• **PROBLEM TO WORK ON**
Copy the entries from the line with "Between white plastic" to the line with "From a real-world perspective, is white plastic" word for word.

Start of Block

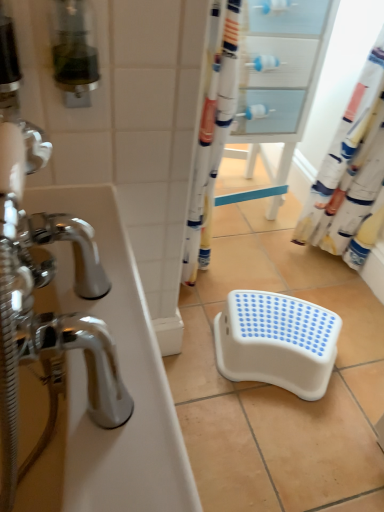
Identify the location of white fabric shower curtain at right. (342, 149).

Image resolution: width=384 pixels, height=512 pixels. What do you see at coordinates (277, 83) in the screenshot? I see `white glossy drawer at upper center` at bounding box center [277, 83].

This screenshot has width=384, height=512. I want to click on white fabric shower curtain at right, so click(x=342, y=149).

Who is taller, white plastic step stool at center or white glossy drawer at upper center?

white glossy drawer at upper center is taller.

Is white plastic step stool at center oriented towards white glossy drawer at upper center?

No, white plastic step stool at center is not facing towards white glossy drawer at upper center.

Can white glossy drawer at upper center be found inside white plastic step stool at center?

No.

Which is behind, point (257, 372) or point (296, 58)?

Point (296, 58)

From the picture: Can you confirm if white glossy drawer at upper center is positioned to the left of white fabric shower curtain at right?

Indeed, white glossy drawer at upper center is positioned on the left side of white fabric shower curtain at right.

Does point (241, 79) lie behind point (322, 221)?

No.

In terms of size, does white glossy drawer at upper center appear bigger or smaller than white fabric shower curtain at right?

Clearly, white glossy drawer at upper center is larger in size than white fabric shower curtain at right.

Would you consider white glossy drawer at upper center to be distant from white fabric shower curtain at right?

They are positioned close to each other.

Based on the photo, how far apart are white glossy drawer at upper center and white plastic step stool at center?

white glossy drawer at upper center and white plastic step stool at center are 64.35 centimeters apart.

Can you confirm if white glossy drawer at upper center is taller than white plastic step stool at center?

Indeed, white glossy drawer at upper center has a greater height compared to white plastic step stool at center.

Looking at this image, is white glossy drawer at upper center oriented away from white plastic step stool at center?

No, white glossy drawer at upper center is not facing the opposite direction of white plastic step stool at center.

Identify the location of screen door that appears above the white plastic step stool at center (from the image's perspective). This screenshot has width=384, height=512. (277, 83).

From a real-world perspective, is white fabric shower curtain at right under white glossy drawer at upper center?

No, from a real-world perspective, white fabric shower curtain at right is not beneath white glossy drawer at upper center.

Looking at this image, is white fabric shower curtain at right at the right side of white glossy drawer at upper center?

Correct, you'll find white fabric shower curtain at right to the right of white glossy drawer at upper center.

Would you say white fabric shower curtain at right is inside or outside white glossy drawer at upper center?

white fabric shower curtain at right cannot be found inside white glossy drawer at upper center.

Is white fabric shower curtain at right facing towards white glossy drawer at upper center?

No, white fabric shower curtain at right is not turned towards white glossy drawer at upper center.

Where is `bath on the left side of white fabric shower curtain at right`? This screenshot has height=512, width=384. bath on the left side of white fabric shower curtain at right is located at coordinates (123, 380).

Does white fabric shower curtain at right have a lesser width compared to white glossy bathtub at left?

Indeed, white fabric shower curtain at right has a lesser width compared to white glossy bathtub at left.

From the image's perspective, is white fabric shower curtain at right above white glossy bathtub at left?

Yes.

Can you tell me how much white fabric shower curtain at right and white glossy bathtub at left differ in facing direction?

The angle between the facing direction of white fabric shower curtain at right and the facing direction of white glossy bathtub at left is 90.7 degrees.

In the image, is white glossy bathtub at left on the left side or the right side of white glossy drawer at upper center?

white glossy bathtub at left is positioned on white glossy drawer at upper center's left side.

What's the angular difference between white glossy bathtub at left and white glossy drawer at upper center's facing directions?

86.7 degrees.

In terms of width, does white glossy bathtub at left look wider or thinner when compared to white glossy drawer at upper center?

Considering their sizes, white glossy bathtub at left looks slimmer than white glossy drawer at upper center.

Based on the photo, from the image's perspective, is white glossy bathtub at left positioned above or below white glossy drawer at upper center?

Clearly, from the image's perspective, white glossy bathtub at left is below white glossy drawer at upper center.

Between white plastic step stool at center and white glossy bathtub at left, which one has smaller width?

white glossy bathtub at left is thinner.

Is white plastic step stool at center in contact with white glossy bathtub at left?

No.

From a real-world perspective, is white plastic step stool at center physically above white glossy bathtub at left?

Incorrect, from a real-world perspective, white plastic step stool at center is lower than white glossy bathtub at left.

Is the position of white plastic step stool at center more distant than that of white glossy bathtub at left?

That is True.

The width and height of the screenshot is (384, 512). In order to click on step stool on the right of white glossy drawer at upper center in this screenshot , I will do `click(276, 342)`.

This screenshot has height=512, width=384. In order to click on screen door that is on the left side of white fabric shower curtain at right in this screenshot , I will do `click(277, 83)`.

Looking at the image, which one is located closer to white plastic step stool at center, white glossy bathtub at left or white fabric shower curtain at right?

Based on the image, white fabric shower curtain at right appears to be nearer to white plastic step stool at center.

From the image, which object appears to be nearer to white fabric shower curtain at right, white glossy bathtub at left or white glossy drawer at upper center?

white glossy drawer at upper center lies closer to white fabric shower curtain at right than the other object.

Looking at the image, which one is located further to white fabric shower curtain at right, white glossy drawer at upper center or white plastic step stool at center?

The object further to white fabric shower curtain at right is white plastic step stool at center.

From the image, which object appears to be farther from white glossy bathtub at left, white glossy drawer at upper center or white plastic step stool at center?

white glossy drawer at upper center is positioned further to the anchor white glossy bathtub at left.

Based on their spatial positions, is white plastic step stool at center or white glossy bathtub at left closer to white glossy drawer at upper center?

Based on the image, white plastic step stool at center appears to be nearer to white glossy drawer at upper center.

Consider the image. When comparing their distances from white fabric shower curtain at right, does white plastic step stool at center or white glossy bathtub at left seem further?

Among the two, white glossy bathtub at left is located further to white fabric shower curtain at right.

Which object lies further to the anchor point white glossy drawer at upper center, white glossy bathtub at left or white fabric shower curtain at right?

white glossy bathtub at left is further to white glossy drawer at upper center.

Estimate the real-world distances between objects in this image. Which object is closer to white fabric shower curtain at right, white plastic step stool at center or white glossy drawer at upper center?

Among the two, white glossy drawer at upper center is located nearer to white fabric shower curtain at right.

Identify the location of step stool between white glossy bathtub at left and white glossy drawer at upper center along the z-axis. The width and height of the screenshot is (384, 512). (276, 342).

The image size is (384, 512). Identify the location of shower curtain between white glossy bathtub at left and white plastic step stool at center along the z-axis. (342, 149).

The width and height of the screenshot is (384, 512). In order to click on shower curtain between white glossy drawer at upper center and white plastic step stool at center in the up-down direction in this screenshot , I will do `click(342, 149)`.

Where is `shower curtain located between white glossy bathtub at left and white glossy drawer at upper center in the depth direction`? This screenshot has width=384, height=512. shower curtain located between white glossy bathtub at left and white glossy drawer at upper center in the depth direction is located at coordinates (342, 149).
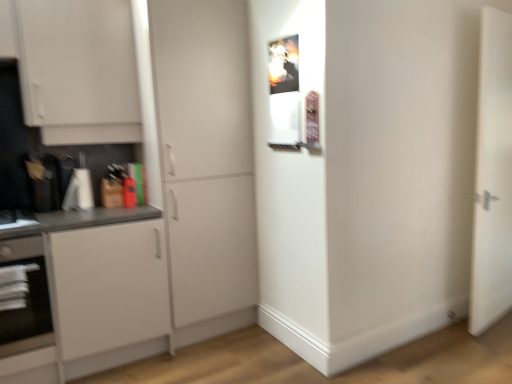
Question: Is black glass oven at lower left shorter than white matte cabinet at center, marked as the 1th door in a left-to-right arrangement?

Choices:
 (A) yes
 (B) no

Answer: (A)

Question: Does black glass oven at lower left have a smaller size compared to white matte cabinet at center, arranged as the 2th door when viewed from the right?

Choices:
 (A) no
 (B) yes

Answer: (B)

Question: Is black glass oven at lower left behind white matte cabinet at center, arranged as the 2th door when viewed from the right?

Choices:
 (A) yes
 (B) no

Answer: (B)

Question: Is white matte cabinet at center, arranged as the 2th door when viewed from the right, at the back of black glass oven at lower left?

Choices:
 (A) yes
 (B) no

Answer: (B)

Question: Is black glass oven at lower left thinner than white matte cabinet at center, marked as the 1th door in a left-to-right arrangement?

Choices:
 (A) yes
 (B) no

Answer: (A)

Question: Is white matte door at right, which appears as the 2th door when viewed from the left, bigger or smaller than white matte cabinet at left?

Choices:
 (A) big
 (B) small

Answer: (B)

Question: In terms of width, does white matte door at right, arranged as the first door when viewed from the right, look wider or thinner when compared to white matte cabinet at left?

Choices:
 (A) wide
 (B) thin

Answer: (B)

Question: In the image, is white matte door at right, which appears as the 2th door when viewed from the left, on the left side or the right side of white matte cabinet at left?

Choices:
 (A) right
 (B) left

Answer: (A)

Question: Relative to white matte cabinet at left, is white matte door at right, arranged as the first door when viewed from the right, in front or behind?

Choices:
 (A) front
 (B) behind

Answer: (B)

Question: From a real-world perspective, relative to white matte door at right, which appears as the 2th door when viewed from the left, is white matte cabinet at left vertically above or below?

Choices:
 (A) above
 (B) below

Answer: (B)

Question: Is point (128, 283) closer or farther from the camera than point (488, 173)?

Choices:
 (A) closer
 (B) farther

Answer: (A)

Question: Is white matte cabinet at left in front of or behind white matte door at right, arranged as the first door when viewed from the right, in the image?

Choices:
 (A) behind
 (B) front

Answer: (B)

Question: In terms of width, does white matte cabinet at left look wider or thinner when compared to white matte door at right, arranged as the first door when viewed from the right?

Choices:
 (A) thin
 (B) wide

Answer: (B)

Question: Is black glass oven at lower left to the left or to the right of white matte cabinet at center, arranged as the 2th door when viewed from the right, in the image?

Choices:
 (A) left
 (B) right

Answer: (A)

Question: From a real-world perspective, is black glass oven at lower left positioned above or below white matte cabinet at center, arranged as the 2th door when viewed from the right?

Choices:
 (A) below
 (B) above

Answer: (A)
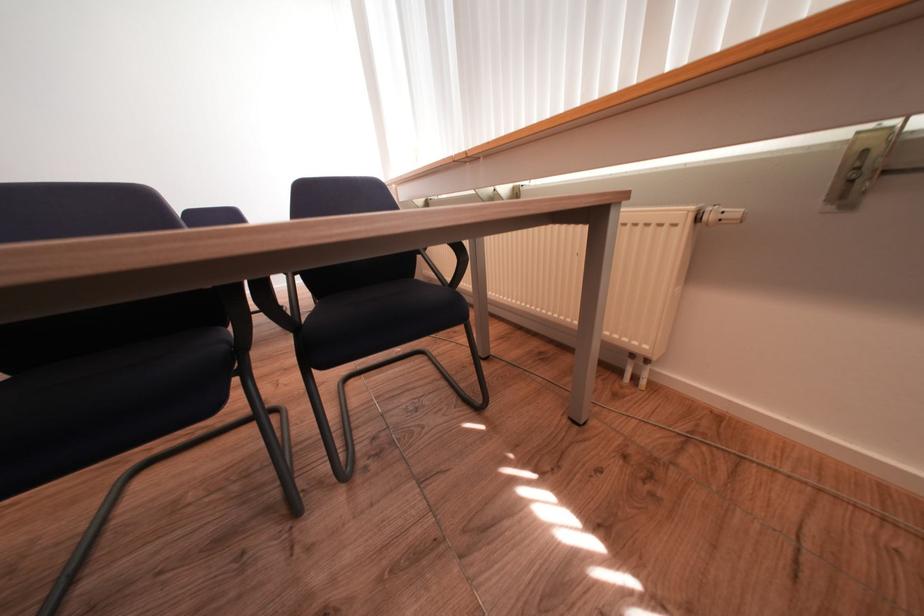
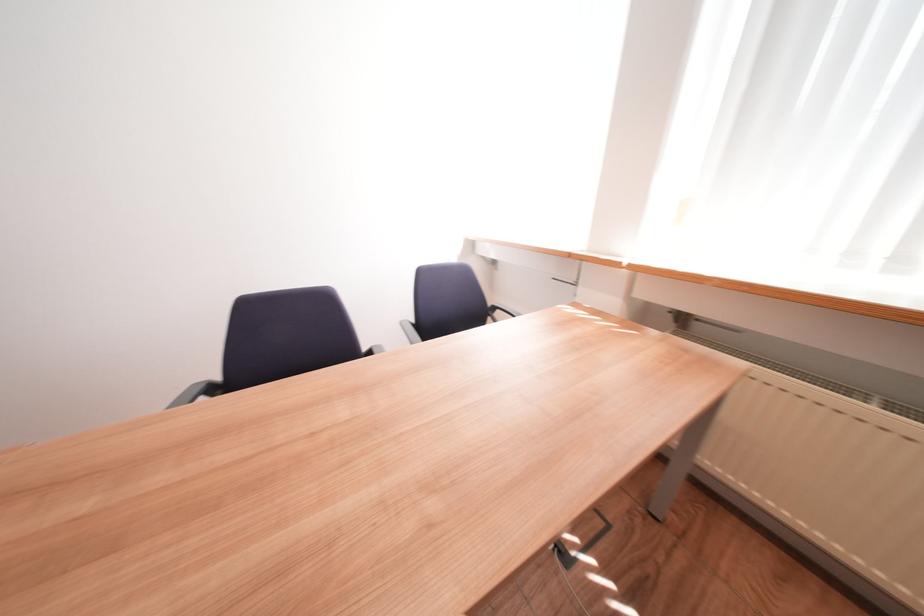
Which direction would the cameraman need to move to produce the second image?

The cameraman moved toward left, forward.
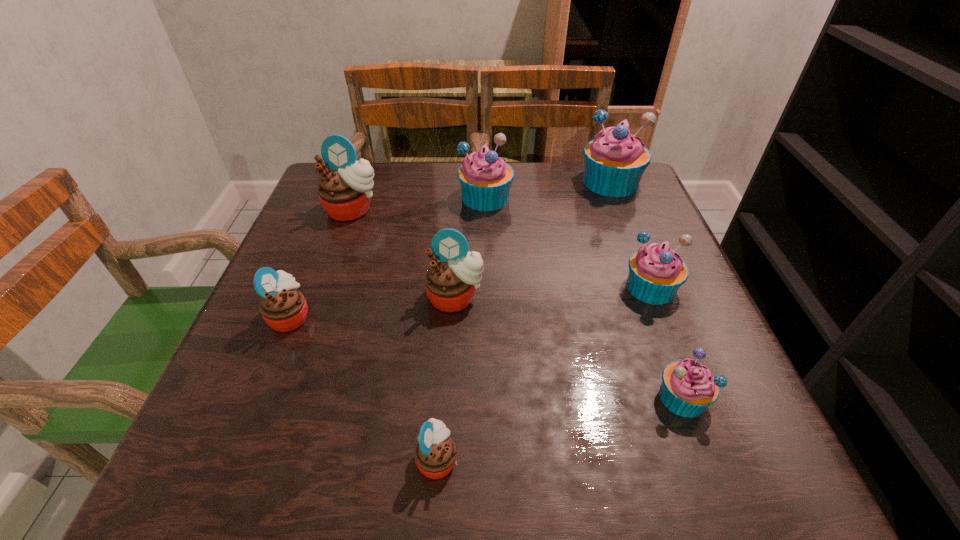
Where is `vacant space that satisfies the following two spatial constraints: 1. on the front-facing side of the farthest pink muffin; 2. on the front-facing side of the second smallest pink muffin`? Image resolution: width=960 pixels, height=540 pixels. vacant space that satisfies the following two spatial constraints: 1. on the front-facing side of the farthest pink muffin; 2. on the front-facing side of the second smallest pink muffin is located at coordinates (314, 316).

You are a GUI agent. You are given a task and a screenshot of the screen. Output one action in this format:
    pyautogui.click(x=<x>, y=<y>)
    Task: Click on the free location that satisfies the following two spatial constraints: 1. on the back side of the second nearest blue muffin; 2. on the left side of the biggest blue muffin
    The image size is (960, 540).
    Given the screenshot: What is the action you would take?
    pyautogui.click(x=610, y=182)

Image resolution: width=960 pixels, height=540 pixels. What are the coordinates of `vacant space that satisfies the following two spatial constraints: 1. on the front side of the leftmost blue muffin; 2. on the front-facing side of the smallest pink muffin` in the screenshot? It's located at (490, 458).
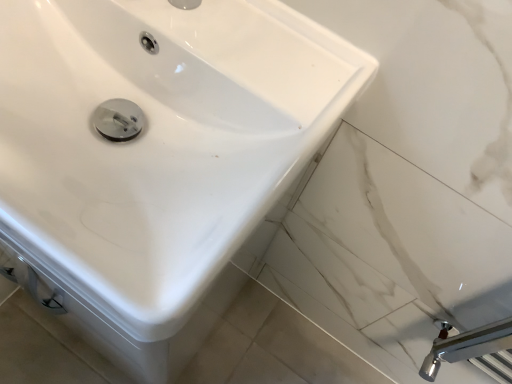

End of Block

• **EXPECTED ANSWER**
Between white plastic step stool at center and white glossy bathtub at left, which one has smaller width?

white glossy bathtub at left is thinner.

Is white plastic step stool at center in contact with white glossy bathtub at left?

No.

From a real-world perspective, is white plastic step stool at center physically above white glossy bathtub at left?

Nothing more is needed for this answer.